- [TO DO]:
In the data below, how many lines contain the string "blue"? Give only the number.

- [RECORDS SHOWN]:
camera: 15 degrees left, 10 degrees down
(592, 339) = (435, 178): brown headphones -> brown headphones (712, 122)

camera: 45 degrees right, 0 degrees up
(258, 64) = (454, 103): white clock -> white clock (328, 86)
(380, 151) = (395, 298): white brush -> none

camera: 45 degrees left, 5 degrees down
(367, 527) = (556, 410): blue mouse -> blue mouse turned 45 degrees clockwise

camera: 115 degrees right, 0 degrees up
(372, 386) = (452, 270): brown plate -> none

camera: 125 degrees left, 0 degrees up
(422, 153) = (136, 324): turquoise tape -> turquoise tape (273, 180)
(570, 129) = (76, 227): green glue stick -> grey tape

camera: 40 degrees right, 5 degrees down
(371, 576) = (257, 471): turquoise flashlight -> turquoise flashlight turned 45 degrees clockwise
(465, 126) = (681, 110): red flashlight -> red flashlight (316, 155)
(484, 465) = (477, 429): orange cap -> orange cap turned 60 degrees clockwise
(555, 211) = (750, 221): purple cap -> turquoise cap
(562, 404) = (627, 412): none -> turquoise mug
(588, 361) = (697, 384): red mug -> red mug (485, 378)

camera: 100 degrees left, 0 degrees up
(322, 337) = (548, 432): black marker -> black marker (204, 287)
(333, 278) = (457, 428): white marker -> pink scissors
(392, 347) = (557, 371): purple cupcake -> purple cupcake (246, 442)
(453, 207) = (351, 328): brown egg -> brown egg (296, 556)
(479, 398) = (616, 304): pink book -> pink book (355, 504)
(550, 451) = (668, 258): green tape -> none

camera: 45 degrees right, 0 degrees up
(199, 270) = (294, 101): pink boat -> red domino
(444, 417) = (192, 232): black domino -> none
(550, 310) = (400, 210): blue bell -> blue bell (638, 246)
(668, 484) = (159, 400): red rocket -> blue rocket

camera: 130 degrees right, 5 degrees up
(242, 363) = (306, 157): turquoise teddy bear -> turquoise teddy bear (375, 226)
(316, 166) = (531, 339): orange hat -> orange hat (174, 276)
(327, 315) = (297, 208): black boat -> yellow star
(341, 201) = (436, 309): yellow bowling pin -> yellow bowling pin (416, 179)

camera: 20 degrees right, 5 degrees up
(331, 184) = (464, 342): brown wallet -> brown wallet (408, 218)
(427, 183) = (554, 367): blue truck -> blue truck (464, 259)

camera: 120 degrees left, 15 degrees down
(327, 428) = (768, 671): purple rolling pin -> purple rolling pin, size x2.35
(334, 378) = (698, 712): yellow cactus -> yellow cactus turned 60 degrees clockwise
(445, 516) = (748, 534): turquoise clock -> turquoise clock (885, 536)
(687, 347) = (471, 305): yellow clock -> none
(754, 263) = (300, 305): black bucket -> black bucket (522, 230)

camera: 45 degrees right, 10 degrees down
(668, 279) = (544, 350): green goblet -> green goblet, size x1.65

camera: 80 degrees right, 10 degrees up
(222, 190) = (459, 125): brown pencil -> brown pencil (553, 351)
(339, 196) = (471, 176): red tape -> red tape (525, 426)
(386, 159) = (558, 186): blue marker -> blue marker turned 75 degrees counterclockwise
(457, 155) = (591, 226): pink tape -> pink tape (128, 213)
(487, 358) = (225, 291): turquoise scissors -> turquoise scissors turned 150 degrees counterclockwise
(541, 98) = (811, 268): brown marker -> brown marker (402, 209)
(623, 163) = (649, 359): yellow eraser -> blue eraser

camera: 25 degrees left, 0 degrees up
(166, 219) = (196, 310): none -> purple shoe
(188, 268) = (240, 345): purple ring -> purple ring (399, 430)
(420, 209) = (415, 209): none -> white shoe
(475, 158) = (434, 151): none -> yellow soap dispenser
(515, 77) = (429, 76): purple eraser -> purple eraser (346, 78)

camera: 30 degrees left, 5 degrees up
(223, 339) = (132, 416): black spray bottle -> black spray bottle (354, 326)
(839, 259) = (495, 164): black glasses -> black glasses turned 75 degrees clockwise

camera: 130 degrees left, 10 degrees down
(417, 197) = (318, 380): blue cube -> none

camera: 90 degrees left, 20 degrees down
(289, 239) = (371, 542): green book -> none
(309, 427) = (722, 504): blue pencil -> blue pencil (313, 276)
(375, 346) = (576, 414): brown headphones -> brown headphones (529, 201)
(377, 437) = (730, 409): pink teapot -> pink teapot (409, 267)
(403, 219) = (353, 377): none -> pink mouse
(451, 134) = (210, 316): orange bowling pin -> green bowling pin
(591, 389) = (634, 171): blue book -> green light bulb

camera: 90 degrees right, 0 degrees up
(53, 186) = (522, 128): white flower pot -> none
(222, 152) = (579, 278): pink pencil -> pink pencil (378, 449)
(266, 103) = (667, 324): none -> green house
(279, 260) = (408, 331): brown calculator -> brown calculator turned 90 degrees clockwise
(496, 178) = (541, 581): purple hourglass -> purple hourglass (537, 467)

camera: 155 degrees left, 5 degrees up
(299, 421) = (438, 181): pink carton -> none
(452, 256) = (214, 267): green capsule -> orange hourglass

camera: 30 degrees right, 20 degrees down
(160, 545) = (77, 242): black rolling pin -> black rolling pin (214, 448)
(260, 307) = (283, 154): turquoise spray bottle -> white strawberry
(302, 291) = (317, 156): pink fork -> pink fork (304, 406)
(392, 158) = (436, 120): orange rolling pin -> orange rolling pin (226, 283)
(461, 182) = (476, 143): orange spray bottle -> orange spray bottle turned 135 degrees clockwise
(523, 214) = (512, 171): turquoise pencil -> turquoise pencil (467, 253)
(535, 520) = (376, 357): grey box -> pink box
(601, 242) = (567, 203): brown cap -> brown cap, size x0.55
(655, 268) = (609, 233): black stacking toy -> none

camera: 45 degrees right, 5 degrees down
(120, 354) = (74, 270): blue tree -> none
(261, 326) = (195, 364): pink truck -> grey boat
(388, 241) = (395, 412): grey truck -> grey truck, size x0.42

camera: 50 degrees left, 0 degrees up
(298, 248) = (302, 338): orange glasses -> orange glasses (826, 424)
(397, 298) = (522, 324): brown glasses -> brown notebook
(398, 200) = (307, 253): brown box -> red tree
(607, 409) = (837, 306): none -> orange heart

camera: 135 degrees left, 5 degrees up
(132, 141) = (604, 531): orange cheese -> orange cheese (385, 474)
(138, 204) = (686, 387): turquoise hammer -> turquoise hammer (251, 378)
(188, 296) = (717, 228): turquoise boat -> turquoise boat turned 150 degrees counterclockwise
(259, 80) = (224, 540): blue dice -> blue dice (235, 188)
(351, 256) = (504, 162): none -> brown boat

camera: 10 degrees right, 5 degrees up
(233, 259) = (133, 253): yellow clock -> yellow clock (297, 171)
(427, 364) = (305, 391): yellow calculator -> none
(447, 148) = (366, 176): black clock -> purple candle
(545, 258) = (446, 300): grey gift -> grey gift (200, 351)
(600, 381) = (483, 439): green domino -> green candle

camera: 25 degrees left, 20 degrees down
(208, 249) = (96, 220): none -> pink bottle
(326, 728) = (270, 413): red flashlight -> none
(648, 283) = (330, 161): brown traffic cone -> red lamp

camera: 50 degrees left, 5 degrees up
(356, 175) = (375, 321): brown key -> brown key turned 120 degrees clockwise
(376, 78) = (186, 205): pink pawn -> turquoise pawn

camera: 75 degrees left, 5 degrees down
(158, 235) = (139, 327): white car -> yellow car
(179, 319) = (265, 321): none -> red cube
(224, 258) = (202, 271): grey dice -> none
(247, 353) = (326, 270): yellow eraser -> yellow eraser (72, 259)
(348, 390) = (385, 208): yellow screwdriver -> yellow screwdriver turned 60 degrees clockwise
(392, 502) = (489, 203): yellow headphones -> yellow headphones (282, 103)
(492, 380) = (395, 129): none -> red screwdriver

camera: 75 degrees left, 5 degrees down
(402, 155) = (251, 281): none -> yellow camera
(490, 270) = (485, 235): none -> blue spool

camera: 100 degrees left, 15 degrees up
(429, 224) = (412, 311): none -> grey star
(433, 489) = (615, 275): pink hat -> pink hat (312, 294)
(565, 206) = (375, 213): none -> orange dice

- [RESULT FOR THIS EXERCISE]:
12